▶ **Assignment**:
Repeat exactly, and only, the lines below starting at the line that contains "GAS pin DO: TX -> MO" and ending at the line that contains "STEPPER3 pin IN4: 12 -> SDA", inclusive of both.

▶ **Extracted information**:
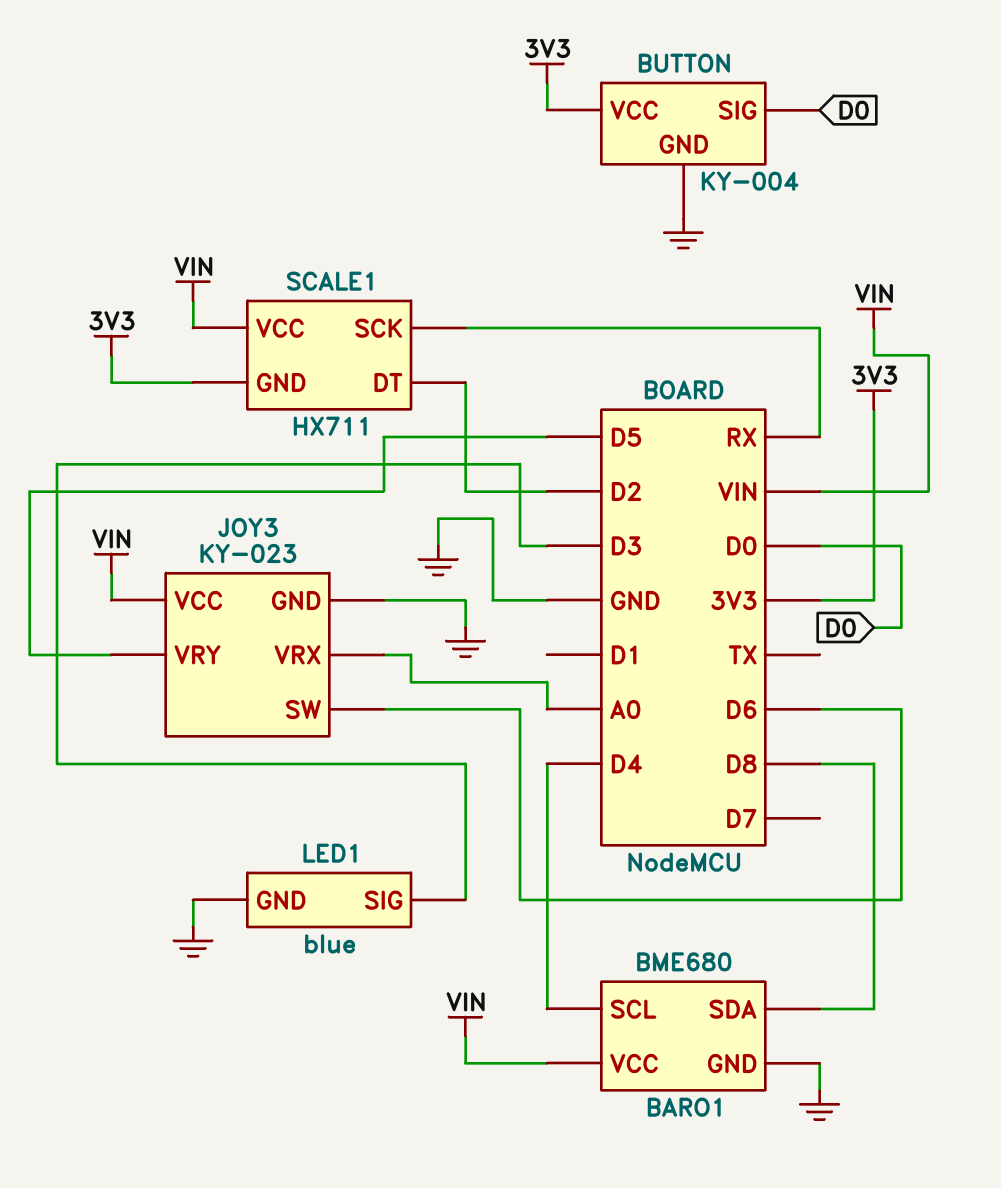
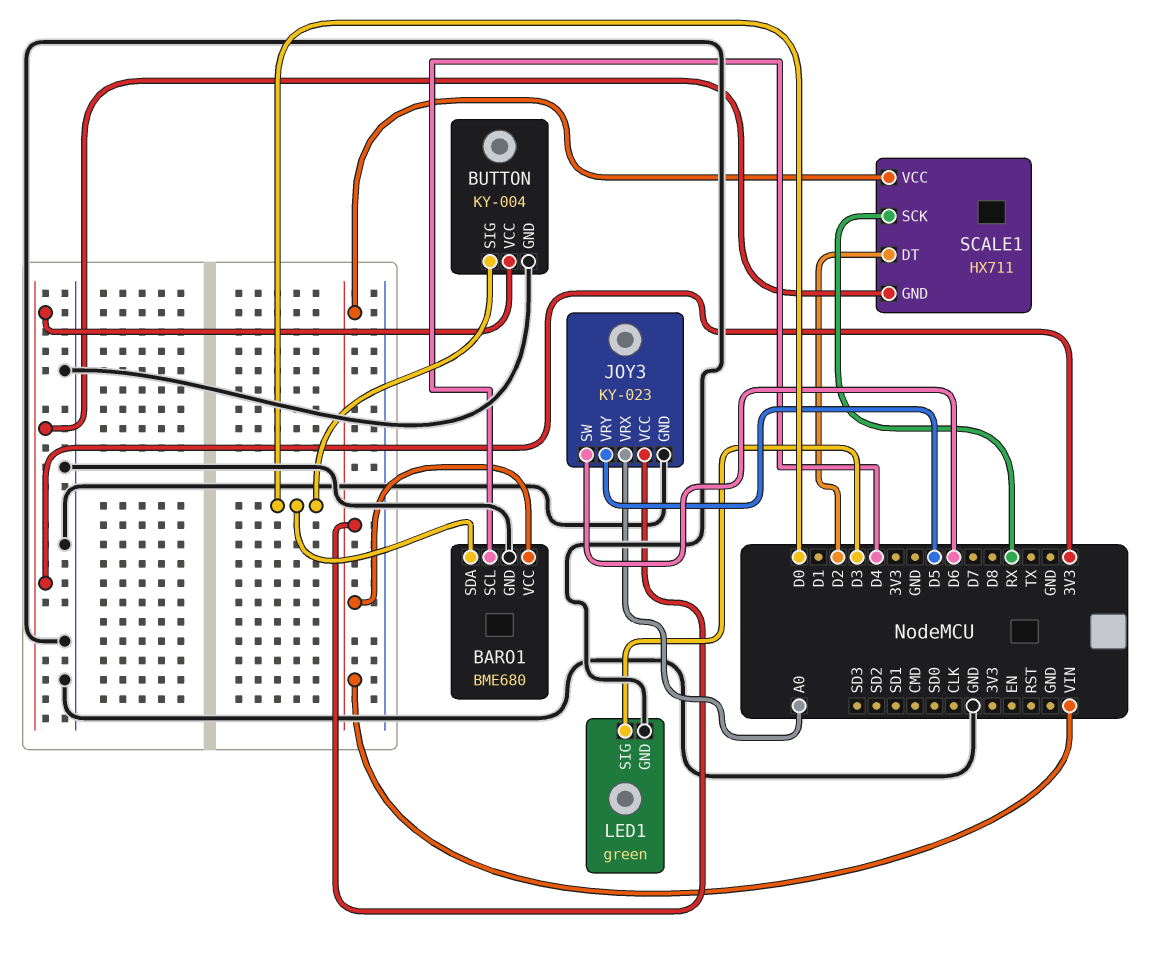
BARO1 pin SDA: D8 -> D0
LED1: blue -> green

==

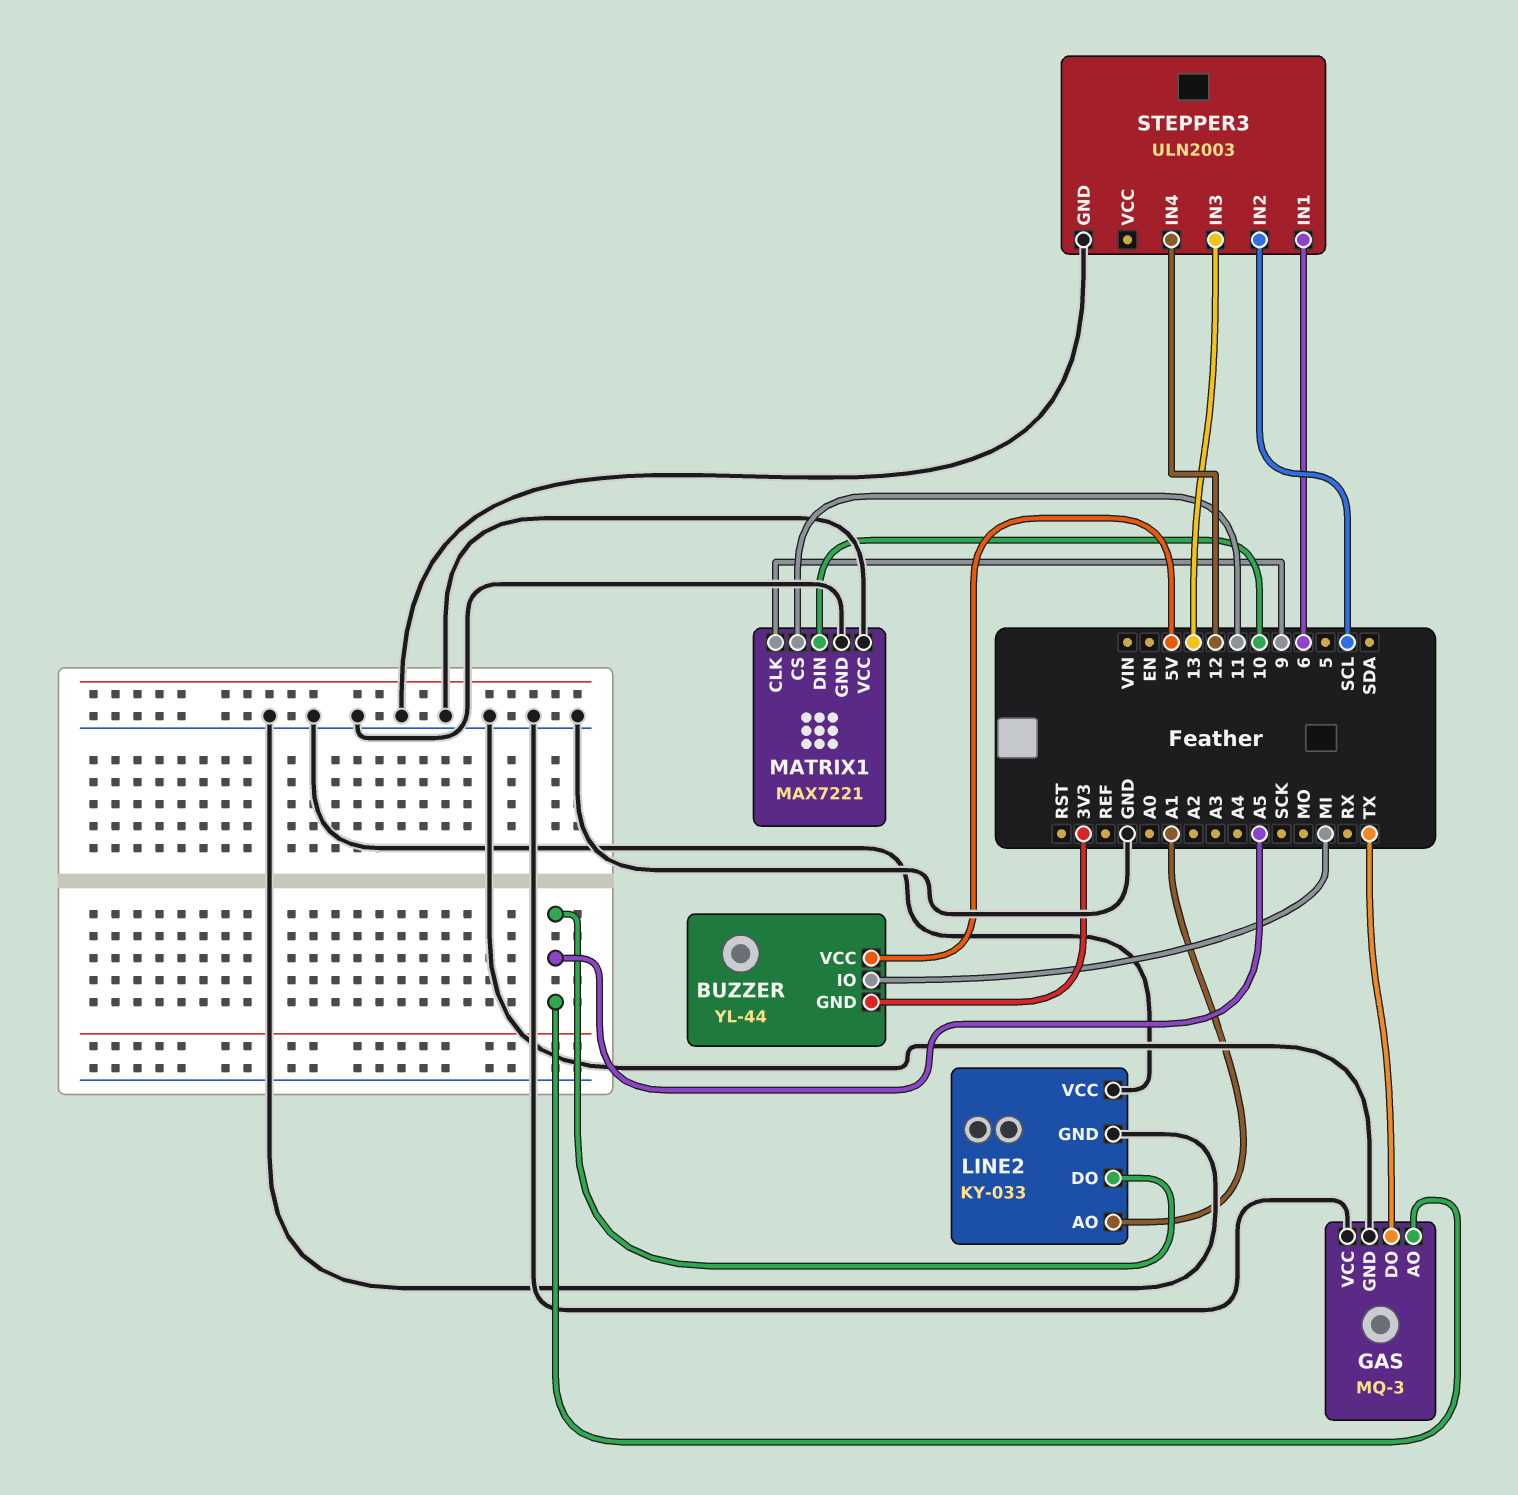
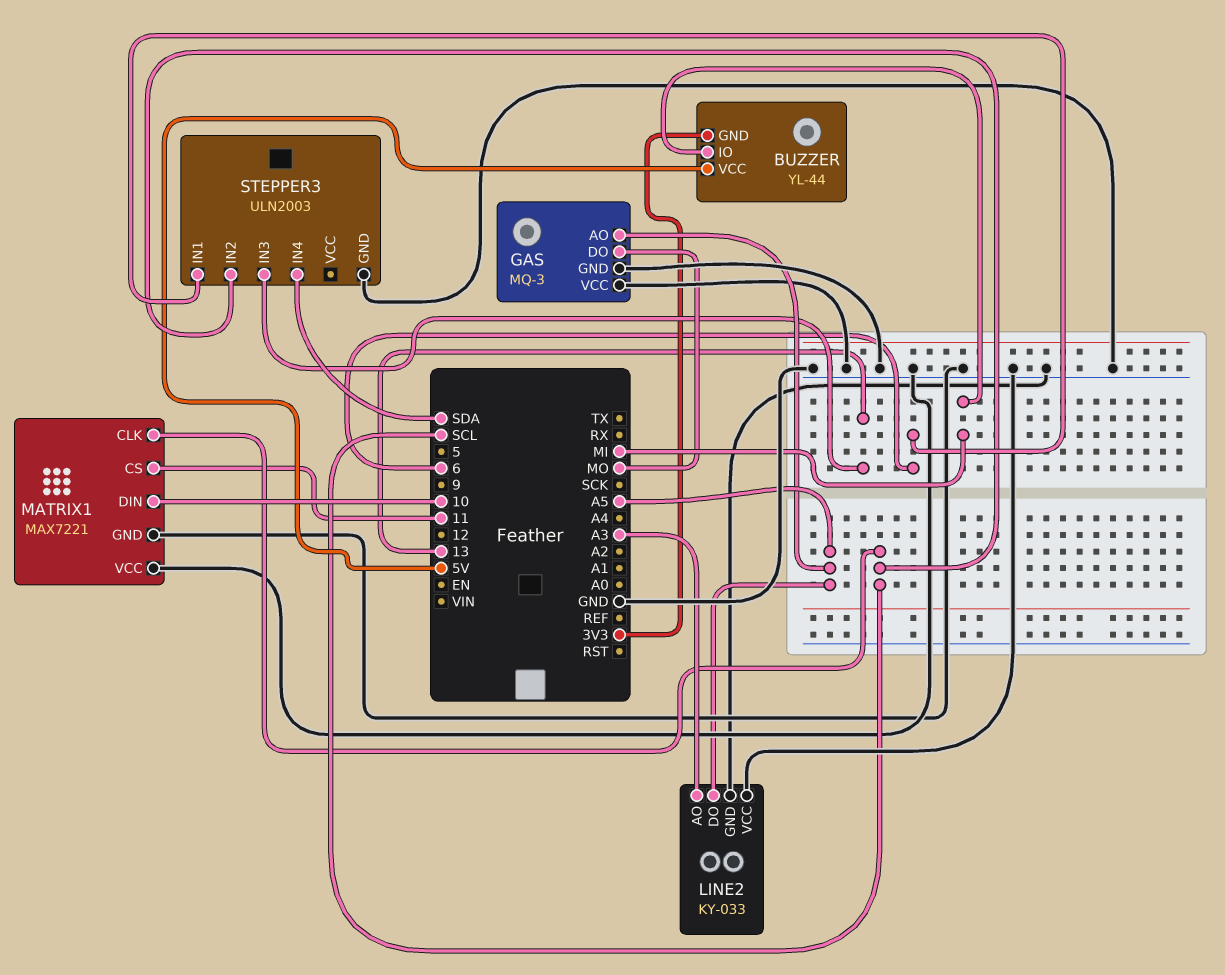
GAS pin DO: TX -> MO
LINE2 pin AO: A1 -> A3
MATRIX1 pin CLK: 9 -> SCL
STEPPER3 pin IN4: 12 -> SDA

--

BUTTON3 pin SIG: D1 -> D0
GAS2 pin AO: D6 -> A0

▶ **Result for this task**:
GAS pin DO: TX -> MO
LINE2 pin AO: A1 -> A3
MATRIX1 pin CLK: 9 -> SCL
STEPPER3 pin IN4: 12 -> SDA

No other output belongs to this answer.